What do the lines from the one containing "TEMP pin OUT: D34 -> TX2" through the end of the entries say? Quote them exactly, and only them.
(Source material Opens)
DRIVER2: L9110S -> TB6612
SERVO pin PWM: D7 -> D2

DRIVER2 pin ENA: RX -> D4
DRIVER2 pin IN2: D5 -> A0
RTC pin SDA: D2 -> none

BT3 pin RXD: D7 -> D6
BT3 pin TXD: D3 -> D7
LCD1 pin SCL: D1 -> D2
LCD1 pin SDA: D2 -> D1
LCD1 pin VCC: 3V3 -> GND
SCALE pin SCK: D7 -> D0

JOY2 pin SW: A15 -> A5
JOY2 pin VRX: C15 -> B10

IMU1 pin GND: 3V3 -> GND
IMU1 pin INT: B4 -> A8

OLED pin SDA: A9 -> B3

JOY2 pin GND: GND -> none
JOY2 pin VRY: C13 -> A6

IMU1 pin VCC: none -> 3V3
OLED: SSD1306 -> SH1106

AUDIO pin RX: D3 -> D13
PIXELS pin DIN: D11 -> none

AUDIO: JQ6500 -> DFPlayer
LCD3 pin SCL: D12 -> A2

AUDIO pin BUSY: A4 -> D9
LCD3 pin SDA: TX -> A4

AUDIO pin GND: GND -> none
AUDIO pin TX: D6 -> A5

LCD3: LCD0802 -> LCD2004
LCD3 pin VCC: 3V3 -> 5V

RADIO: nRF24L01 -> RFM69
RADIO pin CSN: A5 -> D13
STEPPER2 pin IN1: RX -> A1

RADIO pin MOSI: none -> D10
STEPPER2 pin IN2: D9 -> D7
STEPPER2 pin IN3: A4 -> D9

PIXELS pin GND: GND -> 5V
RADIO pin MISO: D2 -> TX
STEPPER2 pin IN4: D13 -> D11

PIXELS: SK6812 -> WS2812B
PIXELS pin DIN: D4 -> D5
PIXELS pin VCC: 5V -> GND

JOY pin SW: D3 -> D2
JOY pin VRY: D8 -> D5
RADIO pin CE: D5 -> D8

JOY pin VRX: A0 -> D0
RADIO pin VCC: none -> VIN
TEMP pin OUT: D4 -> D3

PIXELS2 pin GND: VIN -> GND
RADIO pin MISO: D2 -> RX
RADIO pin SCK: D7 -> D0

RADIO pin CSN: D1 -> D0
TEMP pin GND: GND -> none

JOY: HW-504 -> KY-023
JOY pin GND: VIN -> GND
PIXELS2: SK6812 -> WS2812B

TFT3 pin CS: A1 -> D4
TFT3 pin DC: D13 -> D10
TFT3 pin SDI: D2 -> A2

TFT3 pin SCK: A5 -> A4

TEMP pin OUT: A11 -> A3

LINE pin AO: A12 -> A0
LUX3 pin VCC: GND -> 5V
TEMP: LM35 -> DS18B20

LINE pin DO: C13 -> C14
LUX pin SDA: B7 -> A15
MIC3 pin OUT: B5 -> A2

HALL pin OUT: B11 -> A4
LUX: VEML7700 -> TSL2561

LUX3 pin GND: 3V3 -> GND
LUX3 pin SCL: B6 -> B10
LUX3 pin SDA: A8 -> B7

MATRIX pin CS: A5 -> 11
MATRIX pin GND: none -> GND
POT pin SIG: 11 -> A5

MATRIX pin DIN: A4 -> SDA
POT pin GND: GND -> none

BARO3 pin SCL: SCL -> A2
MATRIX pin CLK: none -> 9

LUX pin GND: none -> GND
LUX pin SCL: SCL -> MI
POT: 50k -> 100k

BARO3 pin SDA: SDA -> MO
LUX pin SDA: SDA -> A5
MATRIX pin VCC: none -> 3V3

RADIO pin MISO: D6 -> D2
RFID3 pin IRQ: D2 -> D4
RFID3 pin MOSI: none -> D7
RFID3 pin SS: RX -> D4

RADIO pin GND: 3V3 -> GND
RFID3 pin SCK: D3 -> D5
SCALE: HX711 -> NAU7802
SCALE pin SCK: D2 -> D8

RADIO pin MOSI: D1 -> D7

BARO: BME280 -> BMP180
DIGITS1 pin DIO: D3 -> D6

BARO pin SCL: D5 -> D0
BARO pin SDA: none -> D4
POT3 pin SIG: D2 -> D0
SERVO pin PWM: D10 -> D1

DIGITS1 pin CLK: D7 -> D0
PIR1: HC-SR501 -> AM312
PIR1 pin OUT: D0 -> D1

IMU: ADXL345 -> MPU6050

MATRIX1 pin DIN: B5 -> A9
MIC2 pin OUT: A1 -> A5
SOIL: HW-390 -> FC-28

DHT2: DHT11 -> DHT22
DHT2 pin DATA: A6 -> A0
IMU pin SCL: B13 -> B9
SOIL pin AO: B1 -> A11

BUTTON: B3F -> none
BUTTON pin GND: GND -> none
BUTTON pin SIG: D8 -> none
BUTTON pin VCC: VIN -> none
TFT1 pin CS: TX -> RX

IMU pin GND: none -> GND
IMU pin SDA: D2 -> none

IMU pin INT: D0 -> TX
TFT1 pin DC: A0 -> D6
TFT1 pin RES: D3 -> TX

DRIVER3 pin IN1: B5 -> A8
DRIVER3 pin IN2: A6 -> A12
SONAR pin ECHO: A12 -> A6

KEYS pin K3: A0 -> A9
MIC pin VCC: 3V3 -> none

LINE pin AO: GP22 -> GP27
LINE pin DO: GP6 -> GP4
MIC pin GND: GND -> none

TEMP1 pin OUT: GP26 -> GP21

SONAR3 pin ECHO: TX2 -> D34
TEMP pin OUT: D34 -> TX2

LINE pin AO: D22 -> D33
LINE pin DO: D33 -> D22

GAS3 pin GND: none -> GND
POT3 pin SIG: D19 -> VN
(Source material Closes)
→ **Exercise response**:
TEMP pin OUT: D34 -> TX2

LINE pin AO: D22 -> D33
LINE pin DO: D33 -> D22

GAS3 pin GND: none -> GND
POT3 pin SIG: D19 -> VN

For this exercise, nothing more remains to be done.